-------- RECORDS SUPPLIED
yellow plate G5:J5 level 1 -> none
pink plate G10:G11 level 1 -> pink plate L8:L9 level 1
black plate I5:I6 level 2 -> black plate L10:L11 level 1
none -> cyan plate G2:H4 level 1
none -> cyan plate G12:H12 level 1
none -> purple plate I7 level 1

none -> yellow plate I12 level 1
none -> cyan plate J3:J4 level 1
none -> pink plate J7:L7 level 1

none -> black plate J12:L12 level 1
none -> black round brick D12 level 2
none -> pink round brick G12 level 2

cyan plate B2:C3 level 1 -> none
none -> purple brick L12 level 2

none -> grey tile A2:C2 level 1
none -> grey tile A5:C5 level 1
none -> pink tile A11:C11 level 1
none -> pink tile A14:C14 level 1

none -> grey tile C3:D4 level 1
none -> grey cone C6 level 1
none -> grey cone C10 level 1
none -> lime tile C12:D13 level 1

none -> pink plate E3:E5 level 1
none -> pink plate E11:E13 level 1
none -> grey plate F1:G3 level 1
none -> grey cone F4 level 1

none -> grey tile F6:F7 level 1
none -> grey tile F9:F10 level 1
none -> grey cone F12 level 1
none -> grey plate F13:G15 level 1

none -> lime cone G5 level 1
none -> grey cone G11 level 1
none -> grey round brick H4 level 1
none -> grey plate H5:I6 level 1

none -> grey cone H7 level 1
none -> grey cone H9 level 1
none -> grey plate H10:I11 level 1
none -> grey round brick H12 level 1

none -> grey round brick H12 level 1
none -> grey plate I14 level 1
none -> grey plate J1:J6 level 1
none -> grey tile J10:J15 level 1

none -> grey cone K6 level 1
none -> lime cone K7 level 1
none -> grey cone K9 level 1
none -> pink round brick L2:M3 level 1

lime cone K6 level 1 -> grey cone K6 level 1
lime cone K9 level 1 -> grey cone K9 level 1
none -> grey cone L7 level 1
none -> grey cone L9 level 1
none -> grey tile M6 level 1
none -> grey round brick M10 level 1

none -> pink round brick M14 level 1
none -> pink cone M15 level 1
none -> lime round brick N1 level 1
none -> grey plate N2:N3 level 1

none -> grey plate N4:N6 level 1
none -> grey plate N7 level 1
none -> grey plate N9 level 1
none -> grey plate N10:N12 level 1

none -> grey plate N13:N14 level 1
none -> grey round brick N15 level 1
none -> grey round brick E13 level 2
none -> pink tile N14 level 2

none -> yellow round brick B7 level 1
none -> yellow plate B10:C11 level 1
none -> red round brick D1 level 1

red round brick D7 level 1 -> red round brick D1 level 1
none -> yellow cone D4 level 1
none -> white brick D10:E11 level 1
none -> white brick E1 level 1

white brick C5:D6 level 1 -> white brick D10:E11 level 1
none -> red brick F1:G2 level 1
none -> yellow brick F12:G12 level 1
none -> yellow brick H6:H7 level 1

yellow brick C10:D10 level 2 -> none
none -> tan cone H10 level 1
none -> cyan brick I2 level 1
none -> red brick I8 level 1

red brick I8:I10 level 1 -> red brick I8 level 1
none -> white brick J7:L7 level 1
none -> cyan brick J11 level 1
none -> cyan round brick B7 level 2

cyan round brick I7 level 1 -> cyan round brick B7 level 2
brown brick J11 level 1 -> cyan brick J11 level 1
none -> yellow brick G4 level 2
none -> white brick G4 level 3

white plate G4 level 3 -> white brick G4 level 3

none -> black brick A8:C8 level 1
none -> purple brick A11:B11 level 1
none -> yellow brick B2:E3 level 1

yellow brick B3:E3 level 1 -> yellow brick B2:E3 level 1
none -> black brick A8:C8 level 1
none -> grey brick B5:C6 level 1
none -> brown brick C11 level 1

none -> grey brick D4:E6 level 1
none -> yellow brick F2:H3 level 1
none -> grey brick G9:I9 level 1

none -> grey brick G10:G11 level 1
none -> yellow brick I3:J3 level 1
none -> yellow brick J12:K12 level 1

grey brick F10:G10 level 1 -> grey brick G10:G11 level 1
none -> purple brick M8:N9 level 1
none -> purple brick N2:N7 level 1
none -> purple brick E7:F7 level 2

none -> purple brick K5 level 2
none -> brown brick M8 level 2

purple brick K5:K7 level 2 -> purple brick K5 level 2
----------------
ASSIGNMENT:
Look above for the line containing "none -> grey tile M6 level 1". Output from there through the line containing "none -> grey plate N13:N14 level 1", exactly and inclusively.

TASK RESPONSE:
none -> grey tile M6 level 1
none -> grey round brick M10 level 1

none -> pink round brick M14 level 1
none -> pink cone M15 level 1
none -> lime round brick N1 level 1
none -> grey plate N2:N3 level 1

none -> grey plate N4:N6 level 1
none -> grey plate N7 level 1
none -> grey plate N9 level 1
none -> grey plate N10:N12 level 1

none -> grey plate N13:N14 level 1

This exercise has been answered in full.